[Records from a data collection]
==========

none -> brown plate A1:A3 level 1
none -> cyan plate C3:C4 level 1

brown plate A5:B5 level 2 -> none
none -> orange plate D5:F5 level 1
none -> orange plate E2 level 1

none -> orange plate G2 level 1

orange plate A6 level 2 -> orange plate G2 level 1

==========

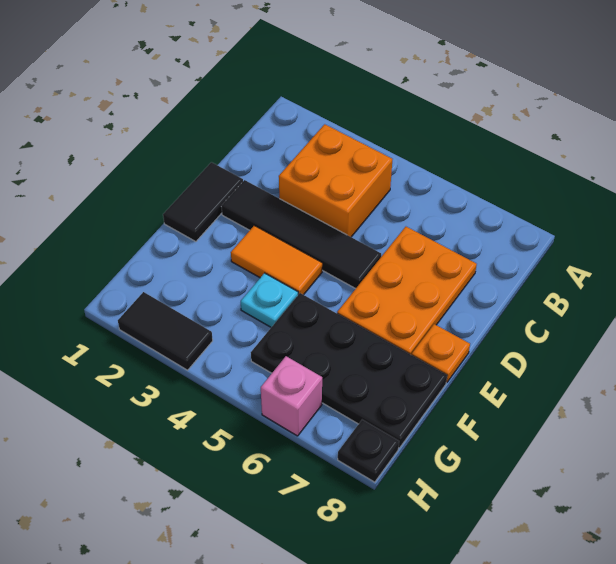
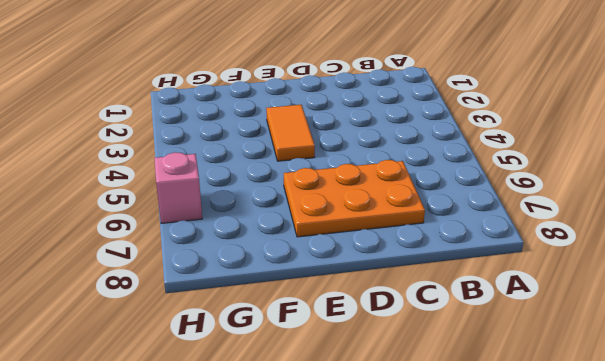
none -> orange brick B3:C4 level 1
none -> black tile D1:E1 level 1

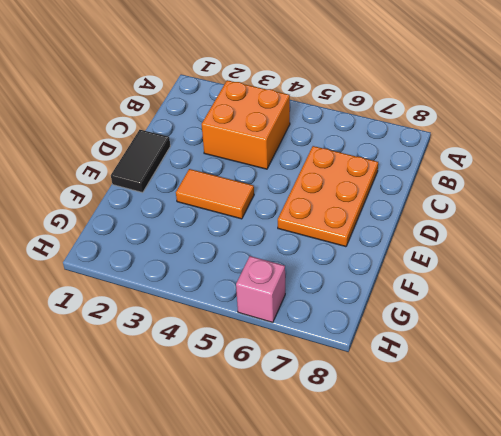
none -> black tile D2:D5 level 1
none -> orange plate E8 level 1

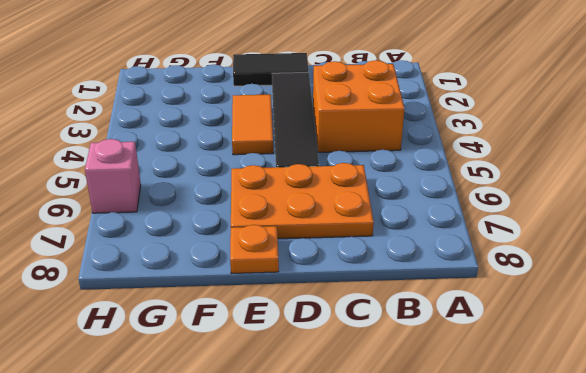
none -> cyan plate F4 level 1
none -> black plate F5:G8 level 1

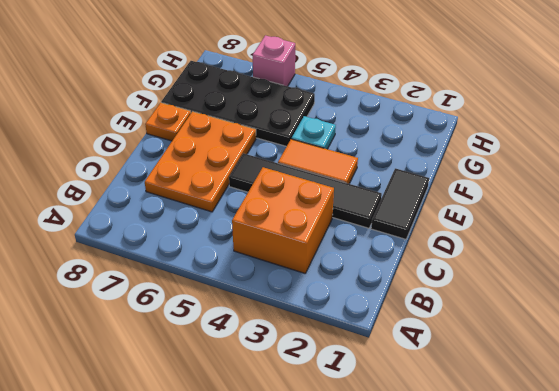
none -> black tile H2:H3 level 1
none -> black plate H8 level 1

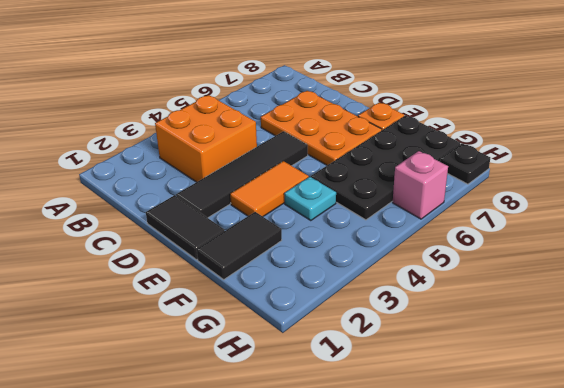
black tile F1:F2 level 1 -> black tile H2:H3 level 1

==========

■ **Exercise details**: Give again the stretch of lines above from the one with "none -> orange plate E8 level 1" through the one with "black tile F1:F2", both ends kept, and copy no pictures.

■ **Your solution**:
none -> orange plate E8 level 1

none -> cyan plate F4 level 1
none -> black plate F5:G8 level 1

none -> black tile H2:H3 level 1
none -> black plate H8 level 1

black tile F1:F2 level 1 -> black tile H2:H3 level 1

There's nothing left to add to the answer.